● To be done
Reproduce the records below word for word, from the very start down to and including the line that contains "74: (371, 296)". Leave the pictures out of your output.

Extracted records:
* * *
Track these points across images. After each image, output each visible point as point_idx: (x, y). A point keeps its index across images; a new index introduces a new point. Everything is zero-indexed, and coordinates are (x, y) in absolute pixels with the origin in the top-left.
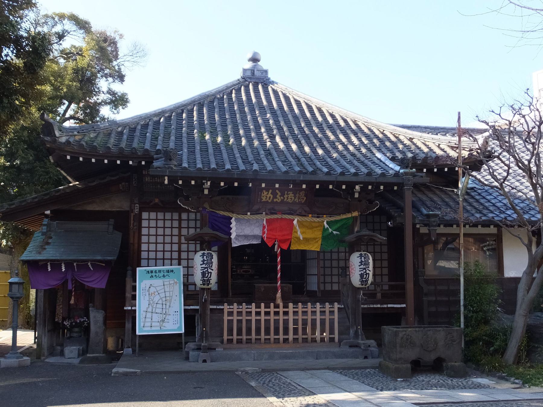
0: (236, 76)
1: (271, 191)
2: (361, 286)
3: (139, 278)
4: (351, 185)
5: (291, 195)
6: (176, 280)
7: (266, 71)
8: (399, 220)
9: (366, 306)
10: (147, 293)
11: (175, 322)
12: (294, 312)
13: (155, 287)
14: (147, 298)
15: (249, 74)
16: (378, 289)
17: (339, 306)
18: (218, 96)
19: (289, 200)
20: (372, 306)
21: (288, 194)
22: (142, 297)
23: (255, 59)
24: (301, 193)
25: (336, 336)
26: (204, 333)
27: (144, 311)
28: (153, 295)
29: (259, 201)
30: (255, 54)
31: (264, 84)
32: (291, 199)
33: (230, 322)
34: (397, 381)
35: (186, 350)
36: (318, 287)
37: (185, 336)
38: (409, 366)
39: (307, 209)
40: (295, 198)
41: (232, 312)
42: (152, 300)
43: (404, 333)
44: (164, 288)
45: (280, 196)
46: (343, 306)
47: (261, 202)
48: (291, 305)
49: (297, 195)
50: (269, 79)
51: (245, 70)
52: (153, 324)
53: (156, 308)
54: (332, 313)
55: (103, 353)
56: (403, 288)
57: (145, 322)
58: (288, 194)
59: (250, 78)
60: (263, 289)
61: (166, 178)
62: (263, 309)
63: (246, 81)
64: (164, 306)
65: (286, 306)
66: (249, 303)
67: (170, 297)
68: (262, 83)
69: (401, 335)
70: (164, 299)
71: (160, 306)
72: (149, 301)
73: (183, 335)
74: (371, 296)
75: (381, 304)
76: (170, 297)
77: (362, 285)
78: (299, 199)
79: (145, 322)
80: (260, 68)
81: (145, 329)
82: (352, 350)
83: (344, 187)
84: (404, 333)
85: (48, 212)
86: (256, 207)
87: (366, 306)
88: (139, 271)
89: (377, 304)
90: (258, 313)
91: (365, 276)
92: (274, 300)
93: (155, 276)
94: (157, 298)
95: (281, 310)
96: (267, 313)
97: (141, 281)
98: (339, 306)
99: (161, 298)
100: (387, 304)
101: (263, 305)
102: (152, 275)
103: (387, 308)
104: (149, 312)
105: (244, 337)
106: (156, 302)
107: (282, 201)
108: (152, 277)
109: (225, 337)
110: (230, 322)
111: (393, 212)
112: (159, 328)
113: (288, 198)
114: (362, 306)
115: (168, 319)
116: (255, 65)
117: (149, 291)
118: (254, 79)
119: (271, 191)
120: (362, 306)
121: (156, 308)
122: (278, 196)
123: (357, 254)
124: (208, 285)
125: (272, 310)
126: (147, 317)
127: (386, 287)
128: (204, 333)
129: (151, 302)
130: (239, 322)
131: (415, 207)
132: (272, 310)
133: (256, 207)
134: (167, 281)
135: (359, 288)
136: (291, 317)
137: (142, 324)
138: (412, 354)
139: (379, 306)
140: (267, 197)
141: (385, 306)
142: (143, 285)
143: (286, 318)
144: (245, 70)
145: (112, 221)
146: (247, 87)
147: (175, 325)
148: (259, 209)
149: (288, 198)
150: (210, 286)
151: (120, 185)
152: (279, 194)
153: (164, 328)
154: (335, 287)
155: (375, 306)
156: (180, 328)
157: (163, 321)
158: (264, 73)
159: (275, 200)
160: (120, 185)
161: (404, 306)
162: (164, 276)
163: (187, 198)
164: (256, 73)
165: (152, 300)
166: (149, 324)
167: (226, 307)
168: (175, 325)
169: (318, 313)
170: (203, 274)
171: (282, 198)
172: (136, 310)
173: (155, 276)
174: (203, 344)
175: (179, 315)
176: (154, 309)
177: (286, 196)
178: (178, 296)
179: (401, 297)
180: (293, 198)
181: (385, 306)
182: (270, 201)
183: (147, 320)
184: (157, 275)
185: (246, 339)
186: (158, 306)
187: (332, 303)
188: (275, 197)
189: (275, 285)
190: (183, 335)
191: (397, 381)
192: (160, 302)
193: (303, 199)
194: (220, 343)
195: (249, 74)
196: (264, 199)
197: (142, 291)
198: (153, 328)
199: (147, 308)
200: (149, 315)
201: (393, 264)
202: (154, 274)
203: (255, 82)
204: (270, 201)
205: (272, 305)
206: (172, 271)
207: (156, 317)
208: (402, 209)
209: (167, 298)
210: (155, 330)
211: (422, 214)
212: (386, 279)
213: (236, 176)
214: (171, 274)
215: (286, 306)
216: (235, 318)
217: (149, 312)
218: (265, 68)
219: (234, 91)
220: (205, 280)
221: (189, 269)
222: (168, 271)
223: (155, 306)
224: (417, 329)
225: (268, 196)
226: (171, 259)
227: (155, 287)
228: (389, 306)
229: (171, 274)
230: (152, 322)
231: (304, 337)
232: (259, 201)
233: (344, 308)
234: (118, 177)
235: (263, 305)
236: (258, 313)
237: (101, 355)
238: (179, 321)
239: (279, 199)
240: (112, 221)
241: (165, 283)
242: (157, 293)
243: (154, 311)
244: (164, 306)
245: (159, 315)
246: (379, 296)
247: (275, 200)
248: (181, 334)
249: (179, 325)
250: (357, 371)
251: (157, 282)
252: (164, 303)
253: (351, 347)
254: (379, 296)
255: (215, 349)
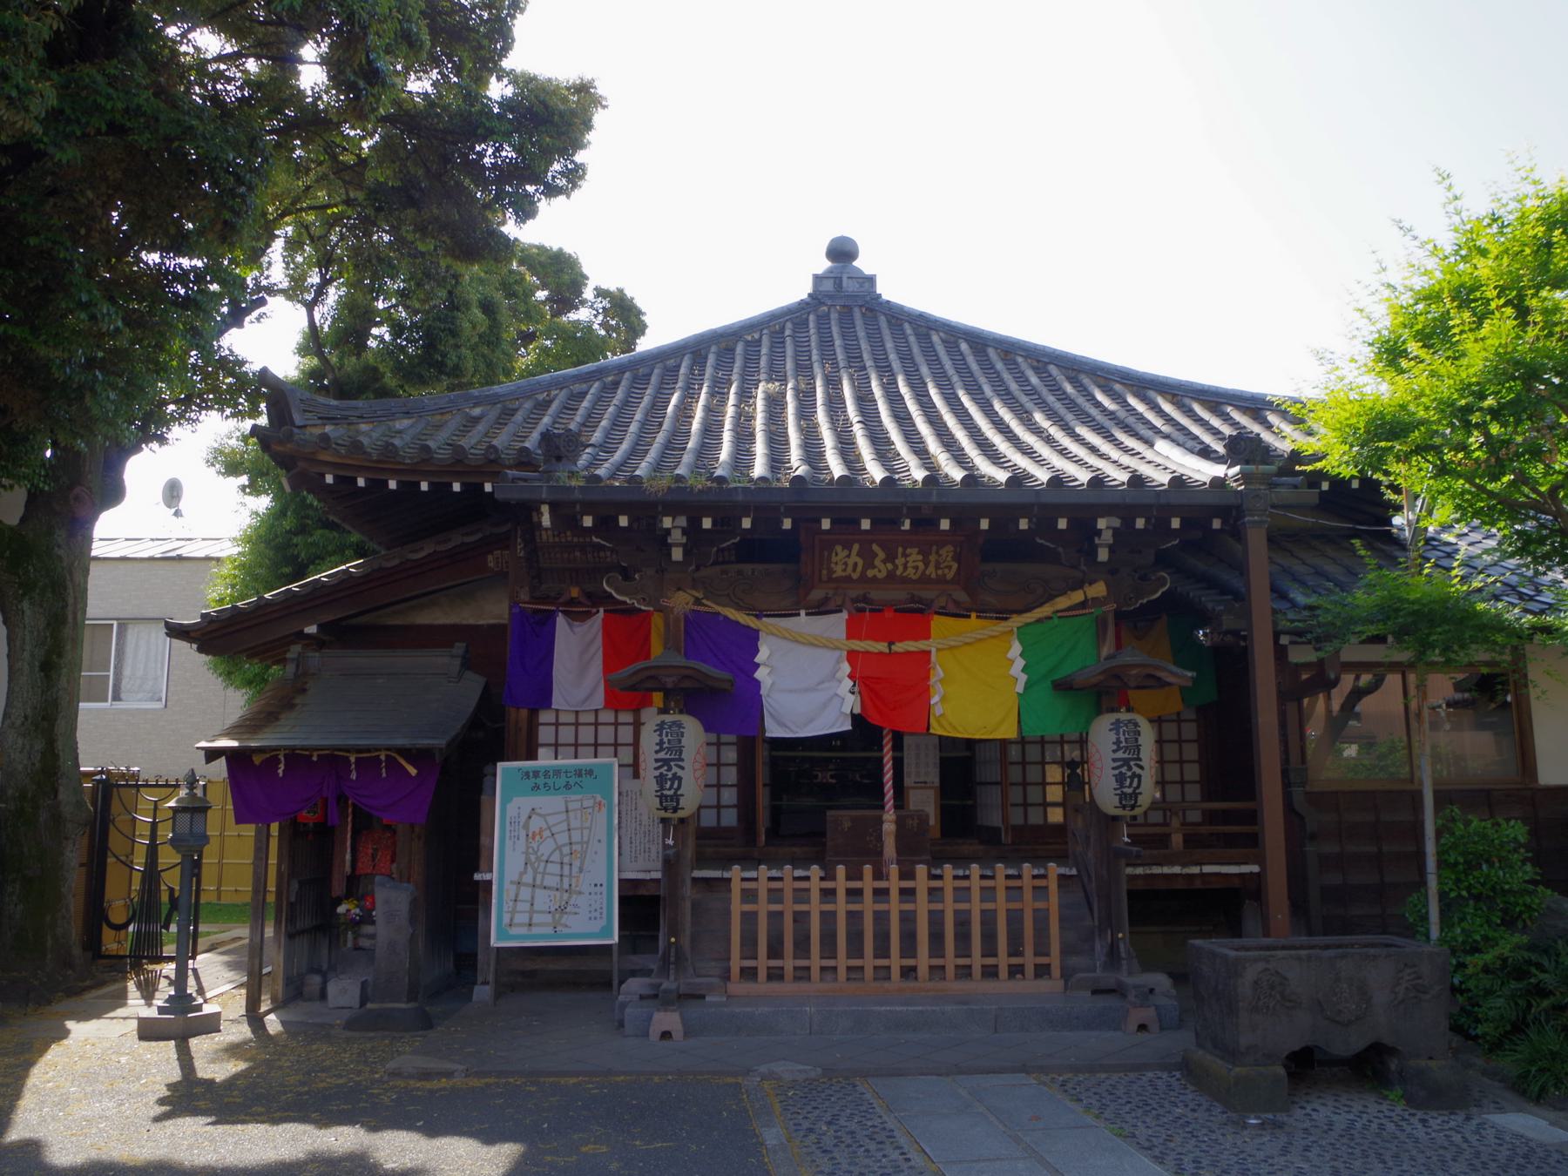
0: (797, 290)
1: (856, 547)
2: (1119, 812)
4: (1084, 528)
5: (915, 556)
6: (599, 798)
8: (1228, 622)
9: (1139, 871)
10: (523, 833)
12: (931, 891)
15: (828, 286)
16: (1175, 823)
17: (1063, 870)
19: (910, 571)
20: (1156, 870)
21: (905, 555)
22: (508, 843)
24: (943, 552)
25: (1055, 960)
29: (824, 578)
32: (916, 568)
33: (749, 919)
34: (1245, 1126)
35: (621, 998)
36: (1005, 819)
37: (621, 953)
38: (1281, 1071)
39: (962, 596)
40: (927, 565)
41: (759, 889)
43: (1261, 966)
44: (568, 819)
45: (884, 562)
46: (1074, 872)
47: (830, 579)
48: (921, 870)
49: (933, 558)
51: (818, 279)
52: (537, 918)
53: (544, 873)
54: (1040, 892)
55: (409, 1001)
56: (1252, 817)
57: (513, 912)
58: (905, 555)
59: (831, 297)
60: (847, 825)
61: (545, 509)
62: (841, 883)
64: (566, 868)
65: (907, 874)
66: (805, 862)
67: (581, 843)
69: (1251, 974)
70: (566, 850)
72: (527, 853)
73: (615, 949)
74: (1152, 842)
75: (1184, 865)
77: (1124, 807)
78: (937, 567)
79: (513, 912)
81: (514, 931)
82: (1102, 1002)
83: (1062, 524)
84: (1261, 966)
85: (312, 629)
86: (817, 594)
87: (1139, 871)
89: (1172, 864)
90: (829, 894)
92: (874, 854)
94: (546, 848)
95: (894, 884)
96: (854, 894)
98: (1063, 870)
99: (559, 848)
100: (1201, 864)
101: (841, 870)
102: (540, 782)
103: (1202, 875)
104: (526, 885)
105: (789, 963)
107: (891, 576)
108: (536, 787)
109: (736, 963)
110: (749, 919)
111: (1209, 600)
112: (549, 930)
113: (905, 568)
114: (1129, 870)
115: (575, 906)
117: (526, 826)
119: (856, 547)
120: (1129, 870)
121: (544, 873)
122: (877, 562)
123: (1106, 720)
125: (868, 883)
127: (1194, 816)
129: (533, 858)
130: (775, 917)
131: (1279, 593)
132: (868, 883)
133: (817, 594)
135: (1115, 818)
136: (922, 906)
137: (506, 920)
138: (1291, 1034)
139: (1177, 870)
140: (846, 564)
141: (1195, 870)
142: (512, 809)
143: (908, 907)
145: (459, 648)
146: (823, 321)
147: (594, 922)
148: (826, 600)
149: (905, 568)
151: (490, 558)
152: (881, 555)
153: (566, 931)
154: (1056, 816)
155: (1166, 870)
156: (606, 931)
157: (562, 910)
159: (870, 573)
160: (490, 558)
161: (1255, 869)
162: (568, 786)
163: (627, 574)
166: (524, 918)
167: (736, 873)
168: (594, 922)
169: (1001, 895)
171: (890, 566)
172: (490, 882)
176: (539, 877)
177: (900, 561)
179: (1250, 844)
180: (921, 565)
181: (1195, 870)
182: (855, 576)
183: (522, 906)
184: (550, 782)
185: (795, 968)
187: (1038, 859)
188: (869, 564)
189: (877, 812)
190: (615, 949)
191: (1245, 1126)
192: (556, 857)
193: (950, 567)
194: (715, 980)
195: (828, 286)
196: (839, 571)
197: (508, 828)
198: (535, 930)
199: (521, 874)
200: (525, 893)
201: (1222, 744)
202: (540, 781)
204: (855, 576)
205: (868, 869)
206: (590, 772)
207: (543, 900)
208: (1240, 598)
211: (1294, 605)
212: (1194, 793)
213: (740, 498)
214: (586, 780)
215: (907, 874)
216: (763, 908)
217: (526, 885)
218: (867, 271)
219: (789, 325)
222: (579, 773)
224: (1303, 953)
225: (851, 562)
226: (616, 745)
228: (1207, 869)
230: (532, 912)
231: (961, 961)
232: (824, 578)
233: (1079, 876)
234: (479, 535)
235: (841, 870)
236: (829, 894)
237: (403, 1006)
239: (880, 570)
240: (459, 648)
241: (571, 806)
242: (547, 833)
243: (538, 882)
244: (566, 868)
245: (552, 893)
246: (1177, 840)
247: (870, 573)
248: (609, 947)
249: (604, 922)
250: (1115, 1077)
251: (550, 803)
252: (566, 860)
253: (1095, 992)
254: (1177, 840)
255: (703, 997)
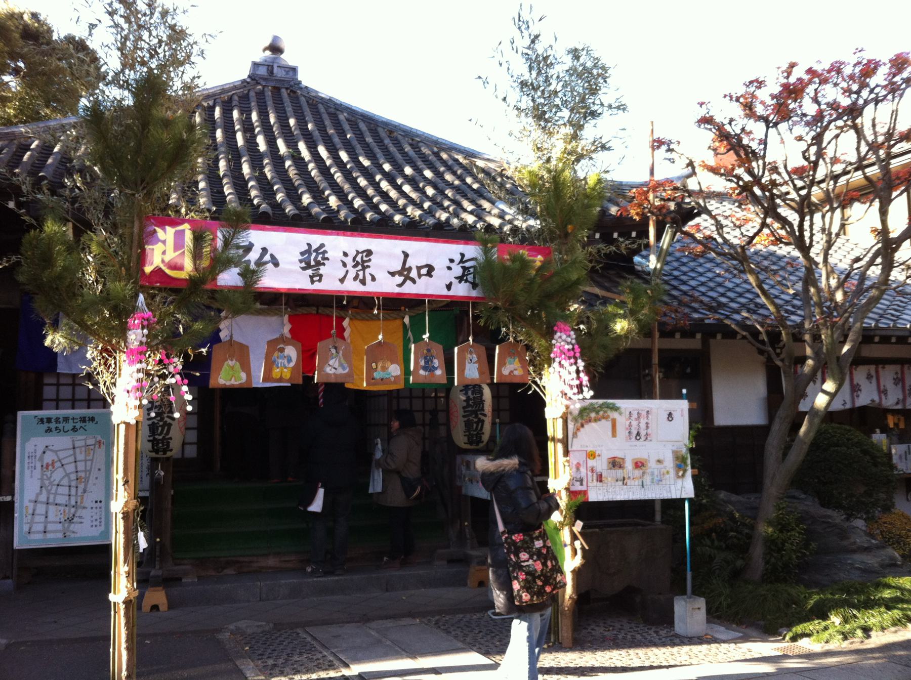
* * *
● Correct answer
Track these points across images. After each image, output each visible point as point_idx: (x, y). A point keeps its index across images; a new index introduces a new point. Everything is zero-indexed, and coordinates are (x, y) in absolute pixels with the origin in the top-left.
0: (236, 76)
1: (271, 191)
2: (361, 286)
3: (139, 278)
4: (351, 185)
5: (291, 195)
6: (176, 280)
7: (266, 71)
8: (399, 220)
9: (366, 306)
10: (147, 293)
11: (175, 322)
12: (294, 312)
13: (155, 287)
14: (147, 298)
15: (249, 74)
16: (378, 289)
17: (339, 306)
18: (218, 96)
19: (289, 200)
20: (372, 306)
21: (288, 194)
22: (142, 297)
23: (255, 59)
24: (301, 193)
25: (336, 336)
26: (204, 333)
27: (144, 311)
28: (153, 295)
29: (259, 201)
30: (255, 54)
31: (264, 84)
32: (291, 199)
33: (230, 322)
34: (397, 381)
35: (186, 350)
36: (318, 287)
37: (185, 336)
38: (409, 366)
39: (307, 209)
40: (295, 198)
41: (232, 312)
42: (152, 300)
43: (404, 333)
44: (164, 288)
45: (280, 196)
46: (343, 306)
47: (261, 202)
48: (291, 305)
49: (297, 195)
50: (269, 79)
51: (245, 70)
52: (153, 324)
53: (156, 308)
54: (332, 313)
55: (103, 353)
56: (403, 288)
57: (145, 322)
58: (288, 194)
59: (250, 78)
60: (263, 289)
61: (166, 178)
62: (263, 309)
63: (246, 81)
64: (164, 306)
65: (286, 306)
66: (249, 303)
67: (170, 297)
68: (262, 83)
69: (401, 335)
70: (164, 299)
71: (160, 306)
72: (149, 301)
73: (183, 335)
74: (371, 296)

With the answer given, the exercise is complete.